[Excerpted data]
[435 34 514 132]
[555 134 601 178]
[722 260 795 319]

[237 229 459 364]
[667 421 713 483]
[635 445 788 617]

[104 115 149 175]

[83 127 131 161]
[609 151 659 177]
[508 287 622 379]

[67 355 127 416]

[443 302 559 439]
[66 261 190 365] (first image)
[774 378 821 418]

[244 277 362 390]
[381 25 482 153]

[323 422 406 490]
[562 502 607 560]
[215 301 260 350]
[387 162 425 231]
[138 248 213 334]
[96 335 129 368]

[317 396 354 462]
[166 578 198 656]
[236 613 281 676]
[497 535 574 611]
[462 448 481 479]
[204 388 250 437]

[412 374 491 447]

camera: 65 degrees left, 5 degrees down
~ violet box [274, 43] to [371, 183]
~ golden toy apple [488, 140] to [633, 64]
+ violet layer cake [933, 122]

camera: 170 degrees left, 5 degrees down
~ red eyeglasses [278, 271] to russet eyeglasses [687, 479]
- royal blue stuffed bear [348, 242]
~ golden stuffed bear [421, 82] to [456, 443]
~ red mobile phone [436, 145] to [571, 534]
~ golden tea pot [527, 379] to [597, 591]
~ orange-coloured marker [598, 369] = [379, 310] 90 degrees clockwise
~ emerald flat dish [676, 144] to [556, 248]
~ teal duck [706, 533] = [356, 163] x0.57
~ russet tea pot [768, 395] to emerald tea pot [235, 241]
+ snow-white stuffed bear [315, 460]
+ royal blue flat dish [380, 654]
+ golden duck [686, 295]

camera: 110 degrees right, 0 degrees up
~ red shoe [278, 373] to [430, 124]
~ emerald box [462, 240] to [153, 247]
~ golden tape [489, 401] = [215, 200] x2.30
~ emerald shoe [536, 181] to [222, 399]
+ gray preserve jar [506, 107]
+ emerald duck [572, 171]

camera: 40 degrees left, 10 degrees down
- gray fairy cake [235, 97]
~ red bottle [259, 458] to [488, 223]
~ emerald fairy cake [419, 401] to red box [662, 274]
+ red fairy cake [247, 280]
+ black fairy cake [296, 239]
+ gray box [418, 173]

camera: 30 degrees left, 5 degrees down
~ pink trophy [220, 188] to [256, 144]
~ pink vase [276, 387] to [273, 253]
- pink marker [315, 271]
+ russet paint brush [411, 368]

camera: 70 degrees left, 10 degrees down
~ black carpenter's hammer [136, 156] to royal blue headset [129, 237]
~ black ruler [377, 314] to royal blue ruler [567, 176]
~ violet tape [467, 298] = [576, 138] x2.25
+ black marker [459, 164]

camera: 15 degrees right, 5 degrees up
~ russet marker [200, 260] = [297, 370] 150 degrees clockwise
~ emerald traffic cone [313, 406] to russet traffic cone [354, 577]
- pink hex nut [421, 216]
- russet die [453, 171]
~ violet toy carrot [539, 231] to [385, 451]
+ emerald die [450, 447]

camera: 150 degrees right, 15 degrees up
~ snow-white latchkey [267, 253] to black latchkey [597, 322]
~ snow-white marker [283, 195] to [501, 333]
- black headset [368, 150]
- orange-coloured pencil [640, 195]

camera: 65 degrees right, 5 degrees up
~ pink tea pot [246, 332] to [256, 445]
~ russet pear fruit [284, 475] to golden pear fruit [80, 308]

[Exercise goal]
Everything from the first line of the listing above through the line holding "[462 448 481 479]" must be retyped exactly; nothing else belongs in the reply.

[Output of the exercise]
[435 34 514 132]
[555 134 601 178]
[722 260 795 319]

[237 229 459 364]
[667 421 713 483]
[635 445 788 617]

[104 115 149 175]

[83 127 131 161]
[609 151 659 177]
[508 287 622 379]

[67 355 127 416]

[443 302 559 439]
[66 261 190 365] (first image)
[774 378 821 418]

[244 277 362 390]
[381 25 482 153]

[323 422 406 490]
[562 502 607 560]
[215 301 260 350]
[387 162 425 231]
[138 248 213 334]
[96 335 129 368]

[317 396 354 462]
[166 578 198 656]
[236 613 281 676]
[497 535 574 611]
[462 448 481 479]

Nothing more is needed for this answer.